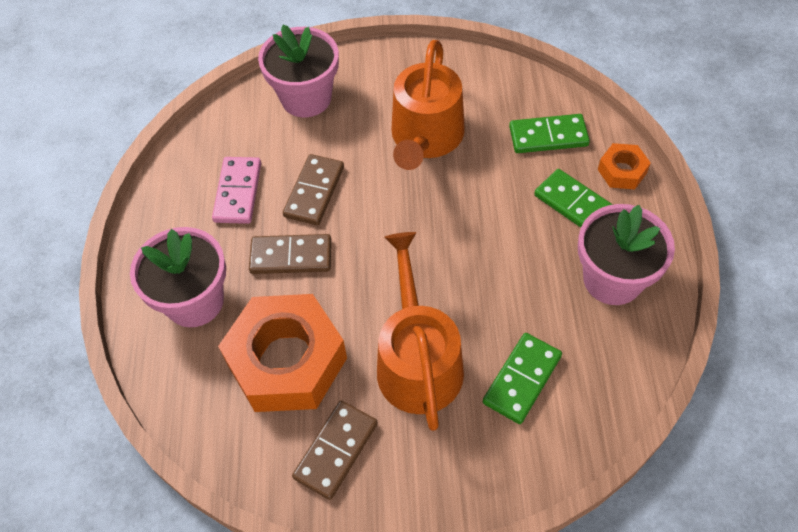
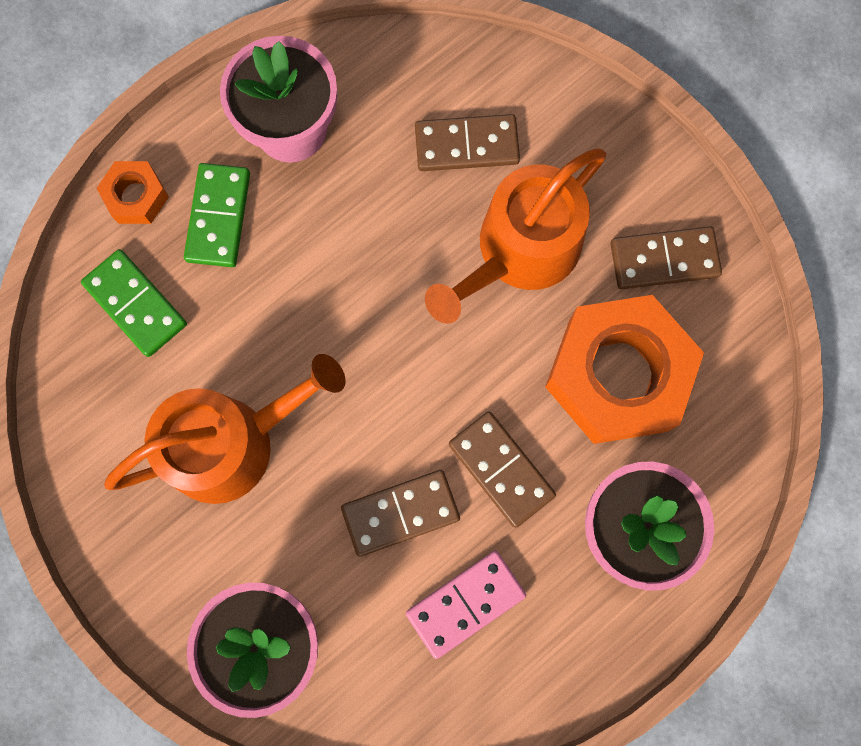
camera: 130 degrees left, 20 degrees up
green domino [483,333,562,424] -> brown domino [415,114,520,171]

...

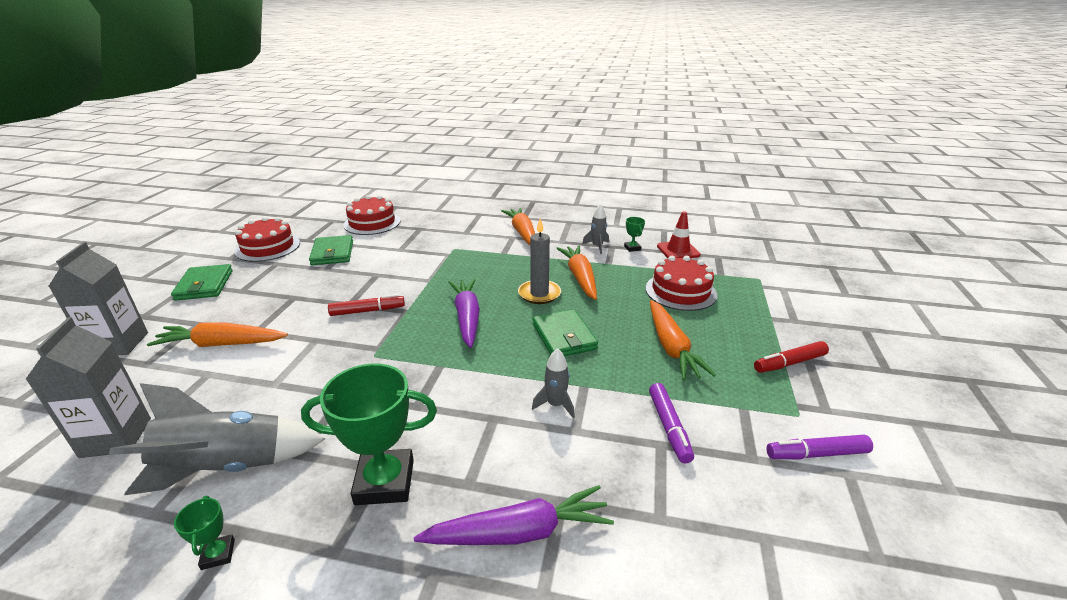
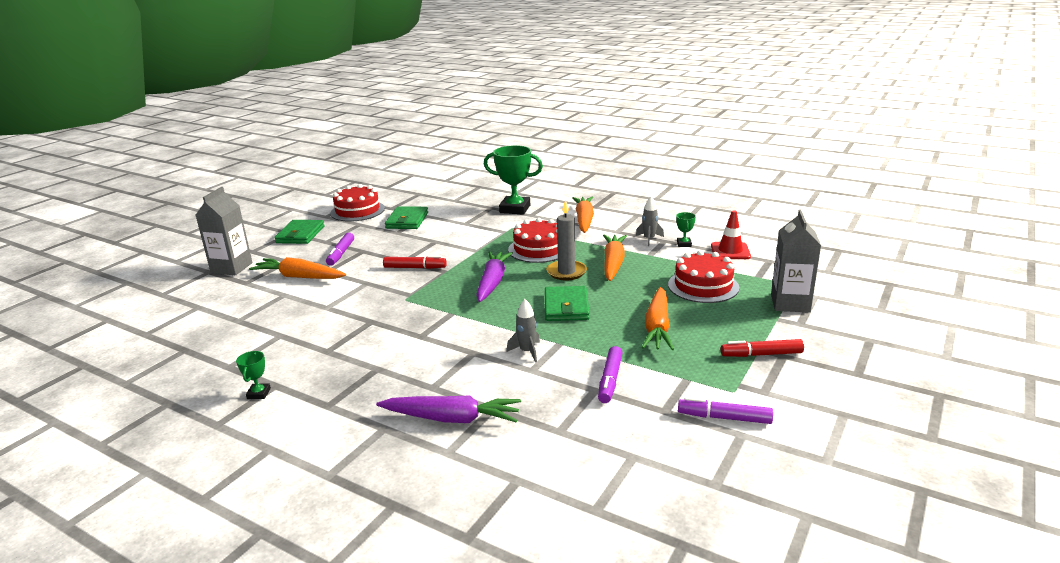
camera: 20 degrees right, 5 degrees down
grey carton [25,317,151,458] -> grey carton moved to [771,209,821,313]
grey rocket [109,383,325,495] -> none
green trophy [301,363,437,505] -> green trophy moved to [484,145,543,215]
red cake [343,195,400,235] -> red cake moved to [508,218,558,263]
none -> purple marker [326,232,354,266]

--

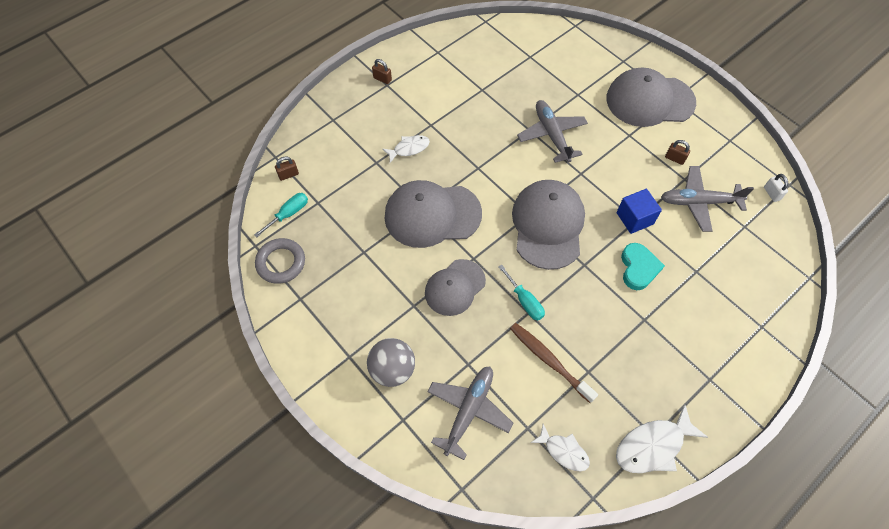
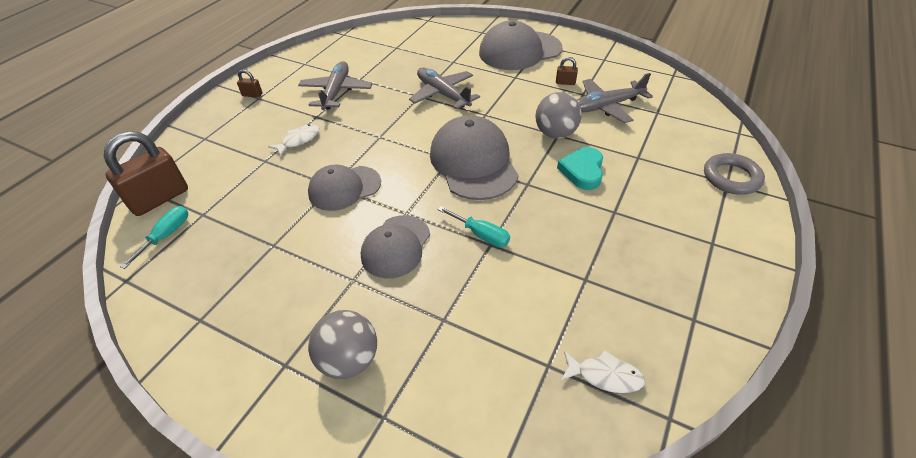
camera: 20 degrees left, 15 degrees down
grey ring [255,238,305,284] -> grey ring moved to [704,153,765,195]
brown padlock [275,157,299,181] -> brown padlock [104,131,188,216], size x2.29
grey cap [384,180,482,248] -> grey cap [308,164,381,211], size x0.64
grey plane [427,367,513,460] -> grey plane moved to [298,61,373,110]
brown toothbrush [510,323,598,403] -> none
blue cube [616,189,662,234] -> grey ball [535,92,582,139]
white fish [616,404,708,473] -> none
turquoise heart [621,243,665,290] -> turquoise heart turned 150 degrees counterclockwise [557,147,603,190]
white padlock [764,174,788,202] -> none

* [DIRECTIONS FOR THIS TASK]
Above are the records. Print exactly, and only, the lines from the line with "blue cube [616,189,662,234]" to the line with "white padlock [764,174,788,202] -> none", both inclusive.

* [SOLUTION TO THIS EXERCISE]
blue cube [616,189,662,234] -> grey ball [535,92,582,139]
white fish [616,404,708,473] -> none
turquoise heart [621,243,665,290] -> turquoise heart turned 150 degrees counterclockwise [557,147,603,190]
white padlock [764,174,788,202] -> none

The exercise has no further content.